----- Entries provided

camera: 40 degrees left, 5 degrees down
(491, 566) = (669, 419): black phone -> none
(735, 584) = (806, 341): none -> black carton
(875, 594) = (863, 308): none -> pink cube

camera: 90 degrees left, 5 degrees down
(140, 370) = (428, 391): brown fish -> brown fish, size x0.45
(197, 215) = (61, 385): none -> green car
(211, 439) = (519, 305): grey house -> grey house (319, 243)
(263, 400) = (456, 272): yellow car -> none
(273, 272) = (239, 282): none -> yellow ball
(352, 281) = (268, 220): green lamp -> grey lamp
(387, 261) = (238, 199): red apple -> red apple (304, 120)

----------
----- Entries provided

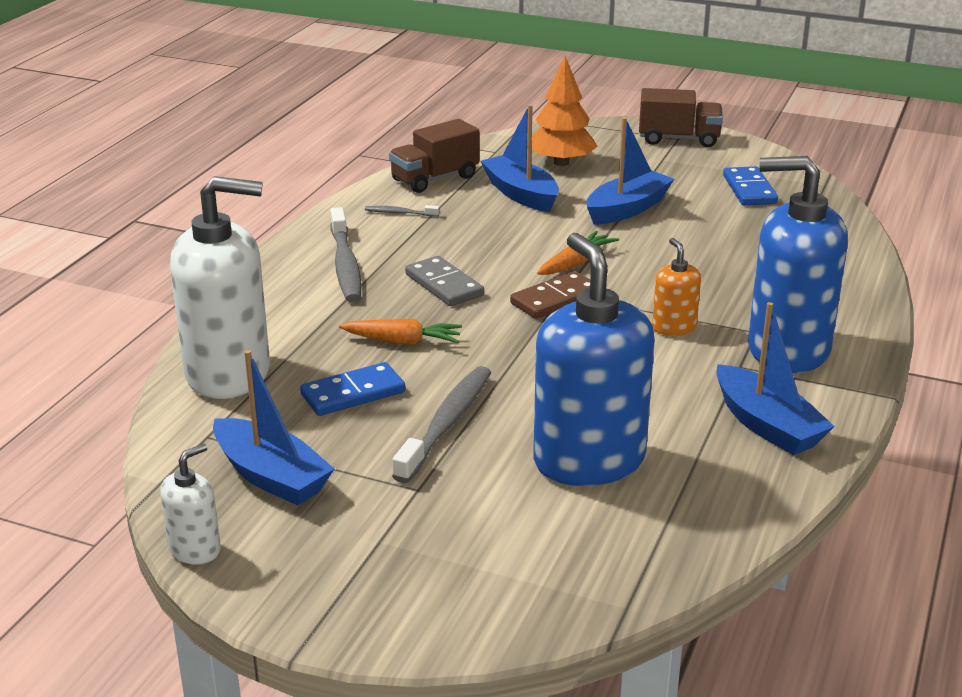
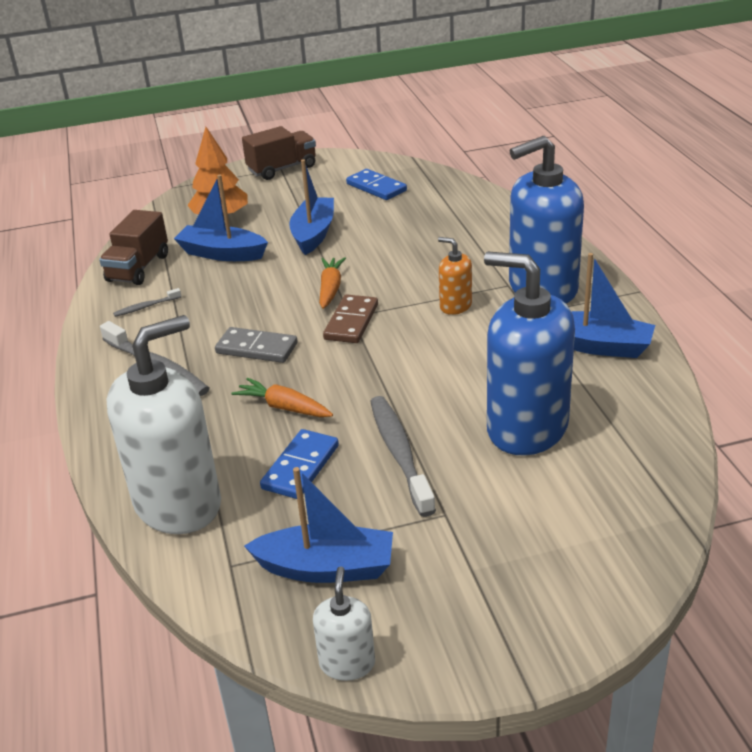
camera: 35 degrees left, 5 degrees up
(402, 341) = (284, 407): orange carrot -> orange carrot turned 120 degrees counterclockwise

----------

Reproduce exactly the lines above from the line with "(211, 439) = (519, 305): grey" to the line with "(387, 261) = (238, 199): red", including both, and add nothing.

(211, 439) = (519, 305): grey house -> grey house (319, 243)
(263, 400) = (456, 272): yellow car -> none
(273, 272) = (239, 282): none -> yellow ball
(352, 281) = (268, 220): green lamp -> grey lamp
(387, 261) = (238, 199): red apple -> red apple (304, 120)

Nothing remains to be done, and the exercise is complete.